• **Exercise instructions**:
Output each entry verbatim and exclude every picture from it.

• **Study material**:
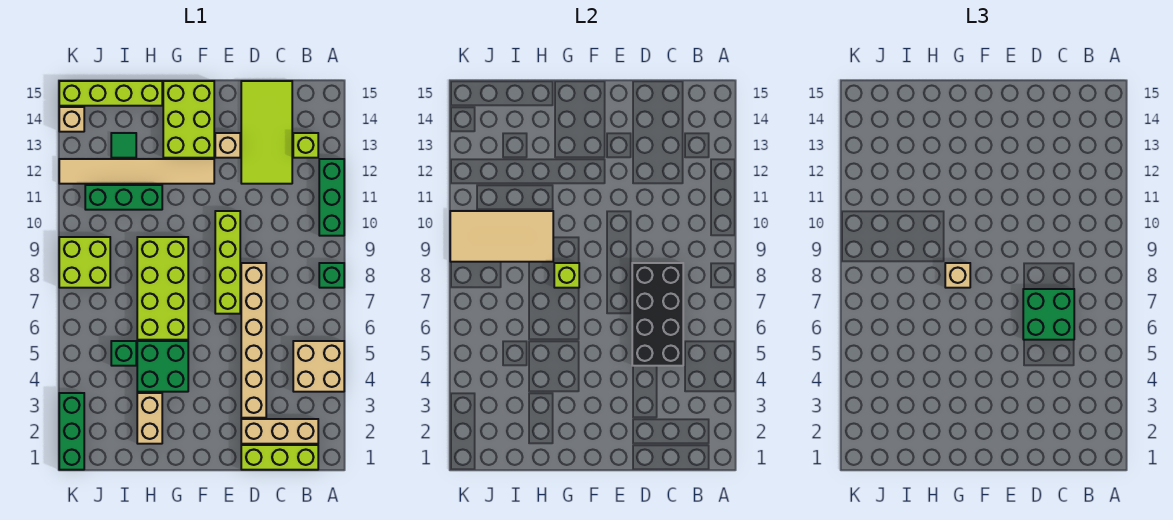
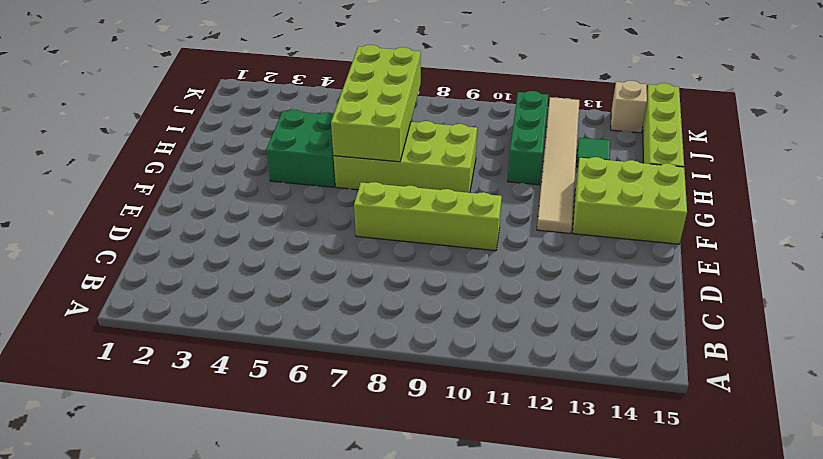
lime 2x4 brick [331,45,421,162] -> none
none -> tan 2x2 brick [293,341,344,392]
none -> green 1x1 brick [319,263,344,288]
none -> green 1x3 brick [319,159,344,236]

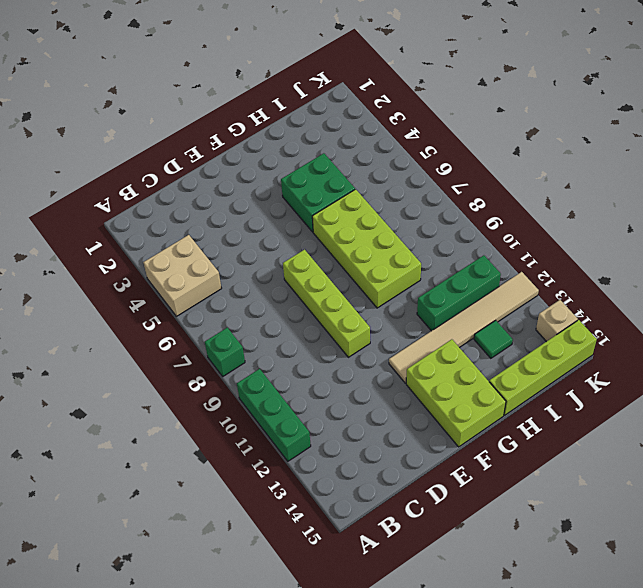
none -> lime 1x3 brick [241,445,318,470]
none -> tan 1x3 brick [241,419,318,444]
none -> lime 1x1 brick [293,133,318,158]

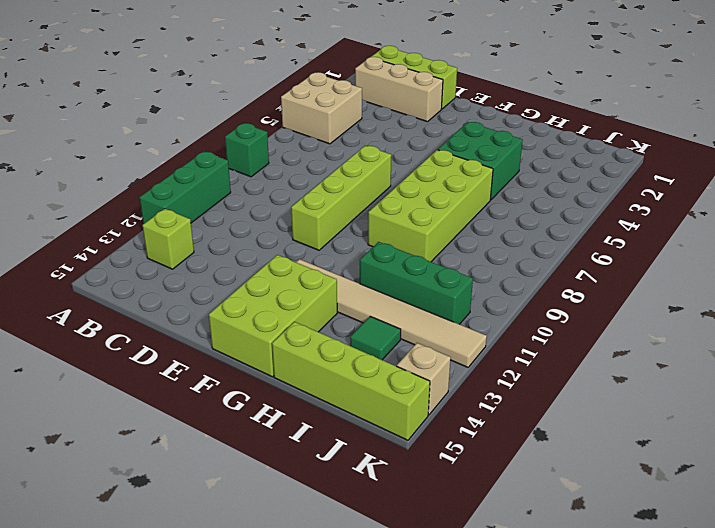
none -> lime 2x4 tile [241,81,292,184]
none -> tan 1x6 brick [241,263,266,418]
none -> tan 1x1 brick [215,133,240,158]

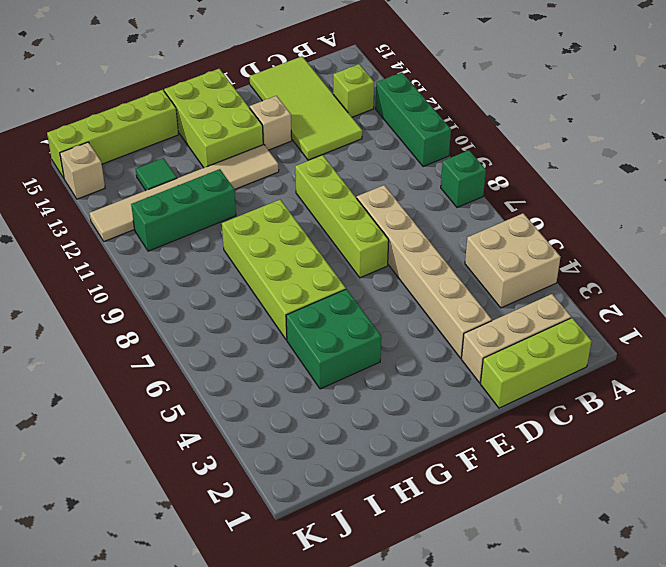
none -> tan 1x2 brick [137,393,162,444]
none -> green 1x1 brick [111,341,136,366]
none -> lime 2x2 brick [59,237,110,288]

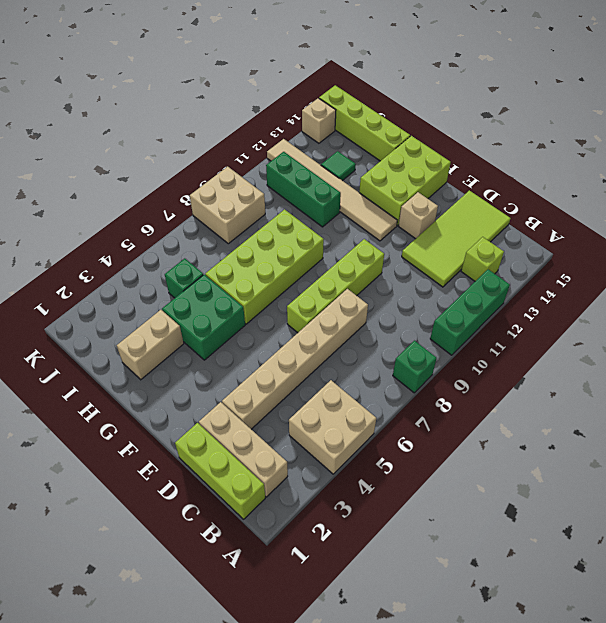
tan 2x2 brick [190,167,265,244] -> lime 2x2 brick [59,237,110,288]
none -> green 1x3 brick [59,393,84,470]
none -> black 2x4 brick [632,263,683,366]
none -> lime 1x1 brick [554,263,579,288]

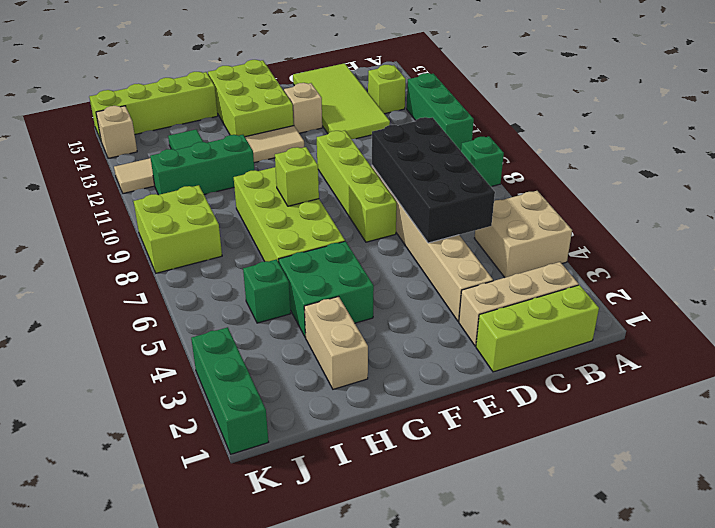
none -> tan 2x4 tile [450,211,553,262]
none -> green 2x2 brick [1023,289,1074,340]
none -> tan 1x1 brick [945,263,970,288]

• **Exercise solution**:
lime 2x4 brick [331,45,421,162] -> none
none -> tan 2x2 brick [293,341,344,392]
none -> green 1x1 brick [319,263,344,288]
none -> green 1x3 brick [319,159,344,236]

none -> lime 1x3 brick [241,445,318,470]
none -> tan 1x3 brick [241,419,318,444]
none -> lime 1x1 brick [293,133,318,158]

none -> lime 2x4 tile [241,81,292,184]
none -> tan 1x6 brick [241,263,266,418]
none -> tan 1x1 brick [215,133,240,158]

none -> tan 1x2 brick [137,393,162,444]
none -> green 1x1 brick [111,341,136,366]
none -> lime 2x2 brick [59,237,110,288]

tan 2x2 brick [190,167,265,244] -> lime 2x2 brick [59,237,110,288]
none -> green 1x3 brick [59,393,84,470]
none -> black 2x4 brick [632,263,683,366]
none -> lime 1x1 brick [554,263,579,288]

none -> tan 2x4 tile [450,211,553,262]
none -> green 2x2 brick [1023,289,1074,340]
none -> tan 1x1 brick [945,263,970,288]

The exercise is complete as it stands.